§ **Action item**: In the entries below, find the line containing "[(313,424),(303,420),(301,427),(312,430),(313,424)]" and the line containing "[(317,429),(316,435),(329,439),(331,433),(329,432),(317,429)]". Copy those two lines and everything between them exactly, without the pictures.

Data extract Block Start

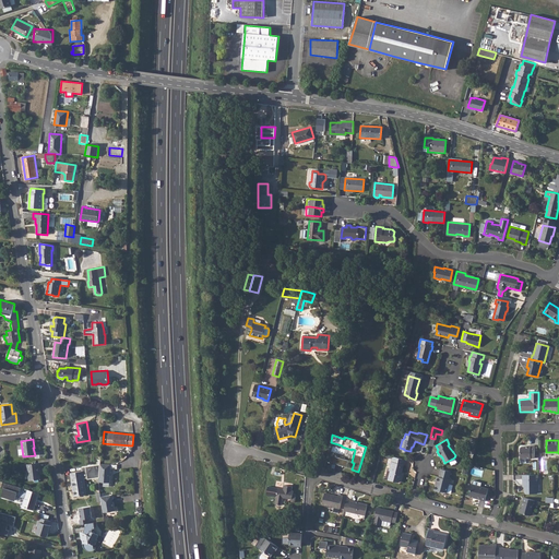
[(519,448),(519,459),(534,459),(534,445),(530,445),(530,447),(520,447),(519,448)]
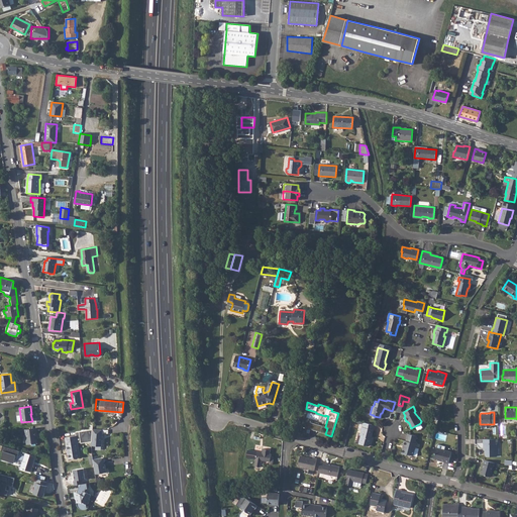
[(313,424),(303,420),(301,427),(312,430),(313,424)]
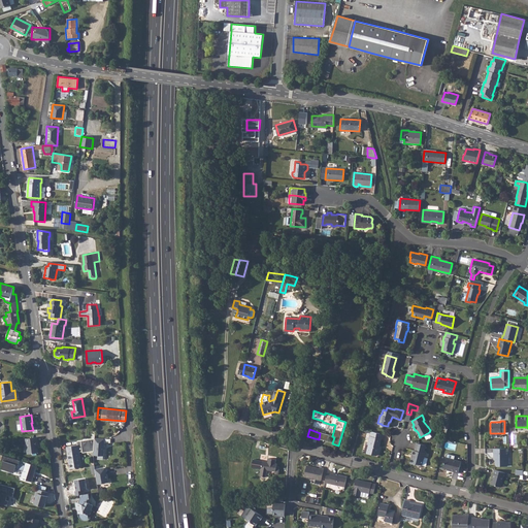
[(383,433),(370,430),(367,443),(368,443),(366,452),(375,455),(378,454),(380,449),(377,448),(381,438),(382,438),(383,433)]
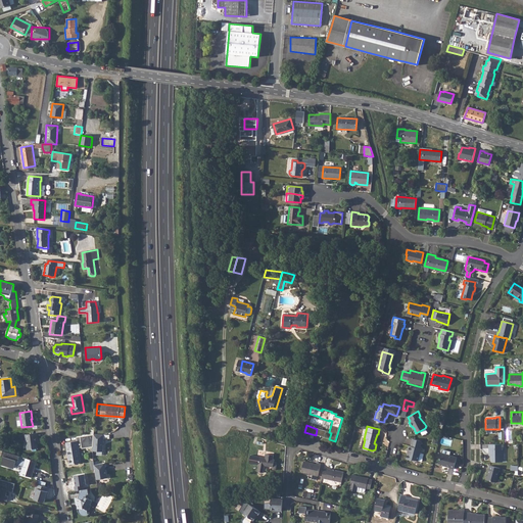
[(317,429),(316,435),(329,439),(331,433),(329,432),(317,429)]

Data extract Block End
Data extract Block Start

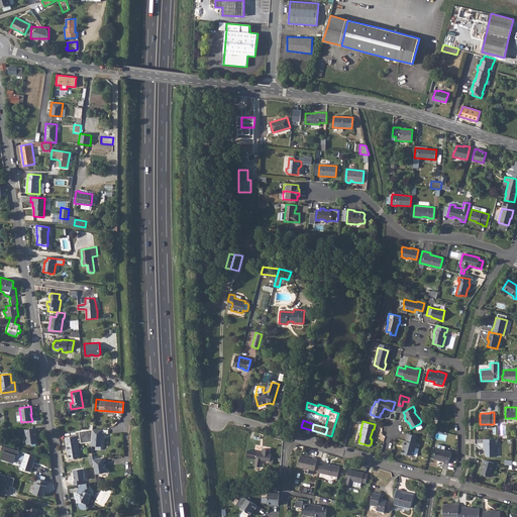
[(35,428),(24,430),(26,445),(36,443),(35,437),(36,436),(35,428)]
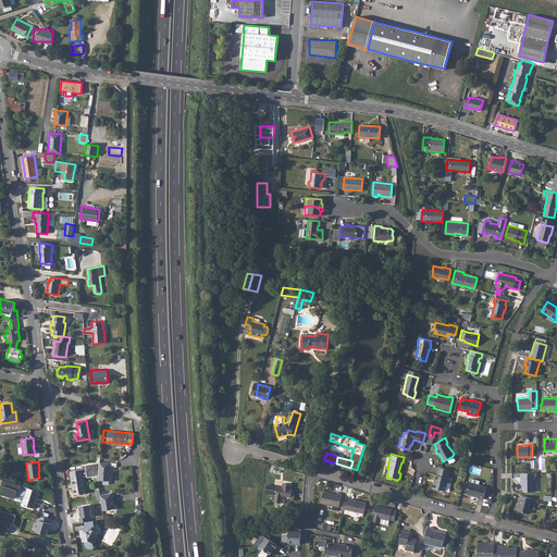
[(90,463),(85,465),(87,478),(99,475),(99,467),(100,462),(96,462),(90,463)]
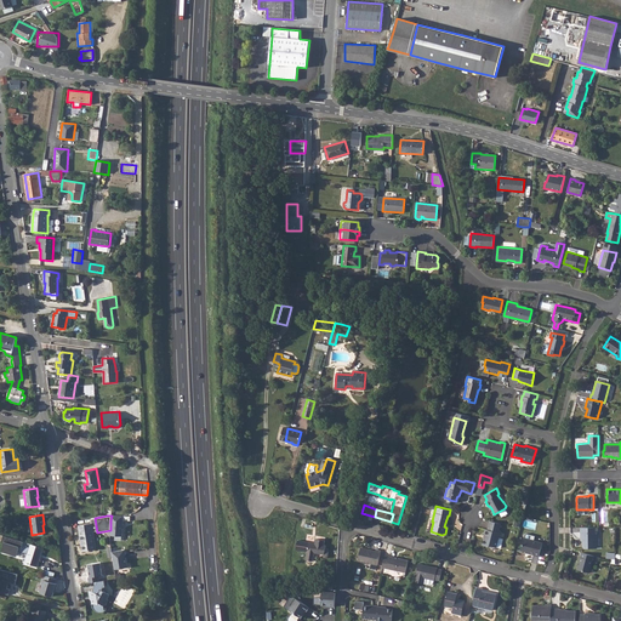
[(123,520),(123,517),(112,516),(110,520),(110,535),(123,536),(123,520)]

Data extract Block End
Data extract Block Start

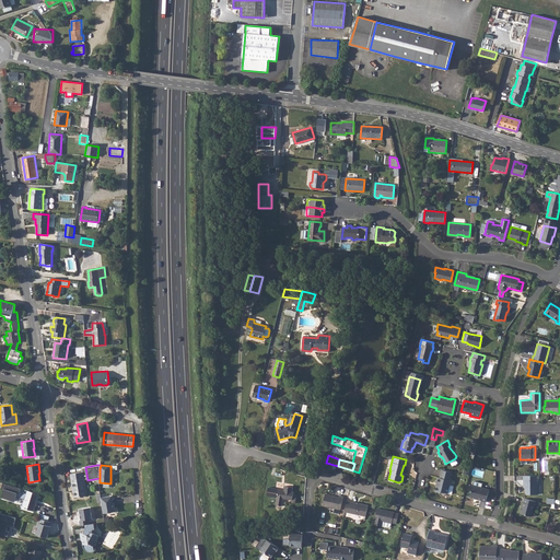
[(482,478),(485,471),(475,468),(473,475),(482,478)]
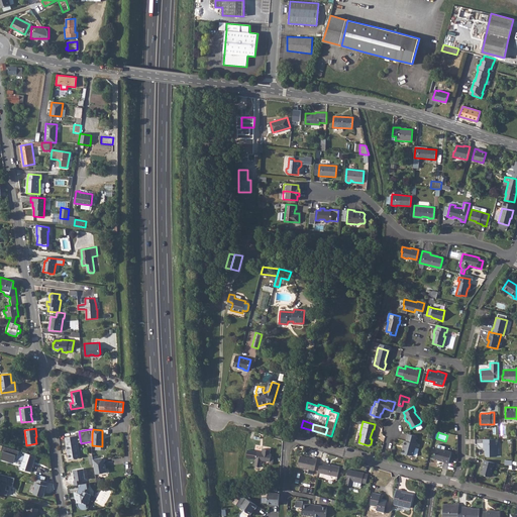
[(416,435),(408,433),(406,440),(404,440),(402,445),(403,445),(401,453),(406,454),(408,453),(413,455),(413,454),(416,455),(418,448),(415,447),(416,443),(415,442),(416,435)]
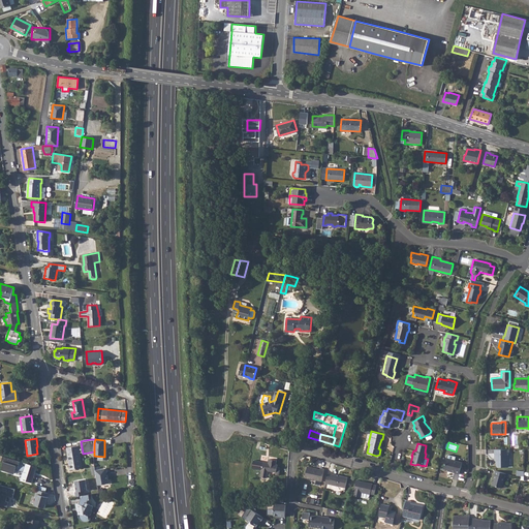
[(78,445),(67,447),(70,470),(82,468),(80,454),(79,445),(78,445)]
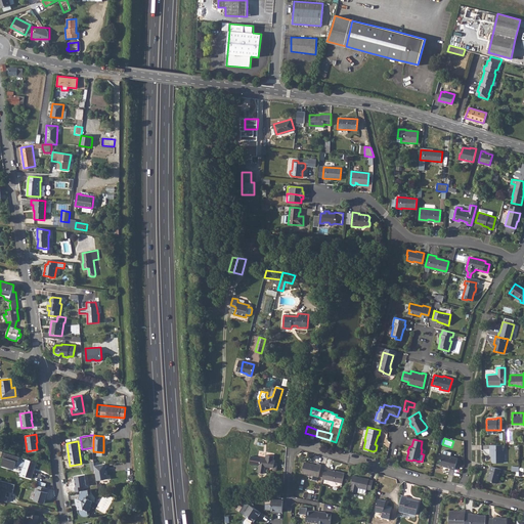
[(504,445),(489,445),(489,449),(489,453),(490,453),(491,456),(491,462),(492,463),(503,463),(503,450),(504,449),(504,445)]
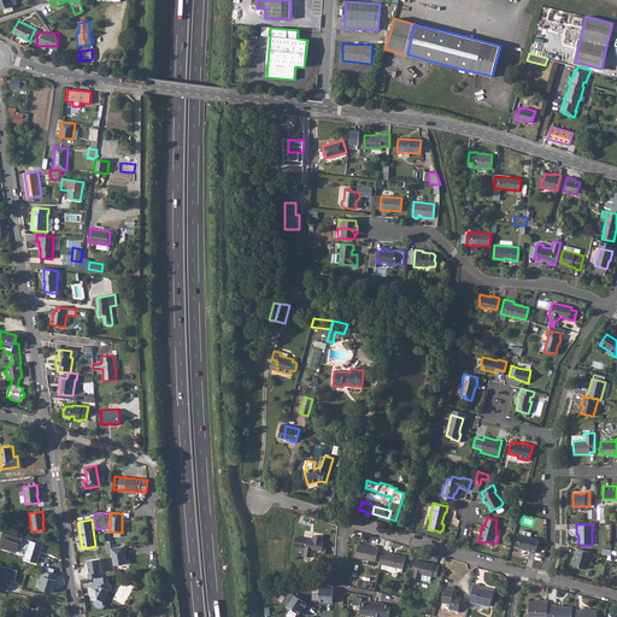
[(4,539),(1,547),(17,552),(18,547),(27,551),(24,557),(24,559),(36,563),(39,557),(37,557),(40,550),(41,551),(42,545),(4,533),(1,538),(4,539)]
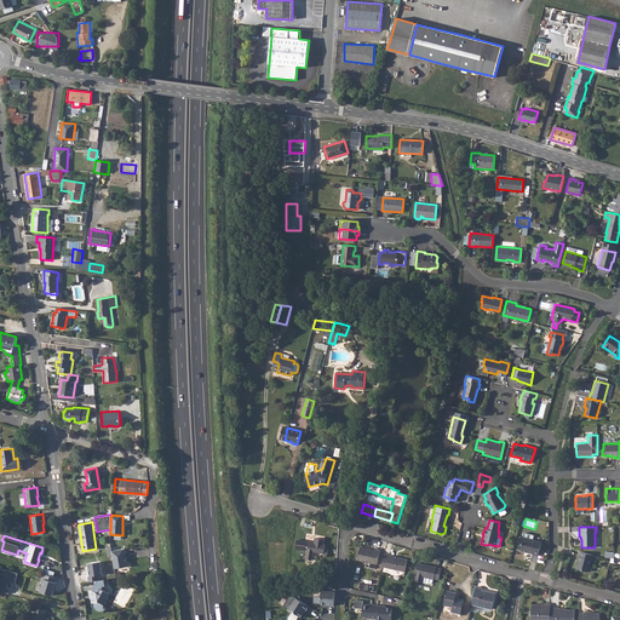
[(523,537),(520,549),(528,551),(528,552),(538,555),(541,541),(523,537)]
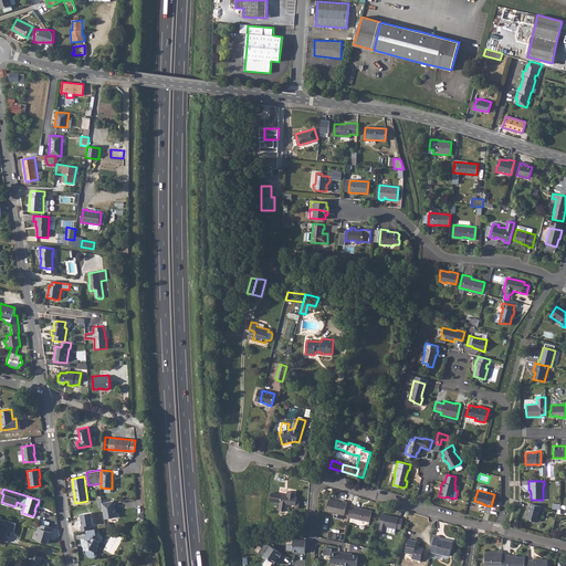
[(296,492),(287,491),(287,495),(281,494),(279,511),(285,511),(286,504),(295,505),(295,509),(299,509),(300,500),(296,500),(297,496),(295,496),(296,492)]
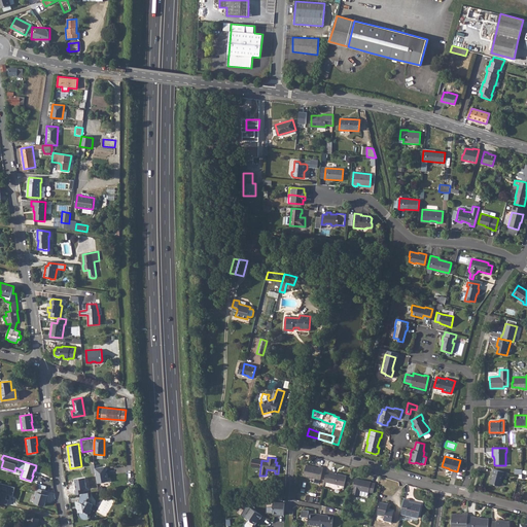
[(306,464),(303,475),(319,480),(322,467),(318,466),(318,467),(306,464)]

Data extract Block End

§ **Reply**:
[(313,424),(303,420),(301,427),(312,430),(313,424)]
[(383,433),(370,430),(367,443),(368,443),(366,452),(375,455),(378,454),(380,449),(377,448),(381,438),(382,438),(383,433)]
[(317,429),(316,435),(329,439),(331,433),(329,432),(317,429)]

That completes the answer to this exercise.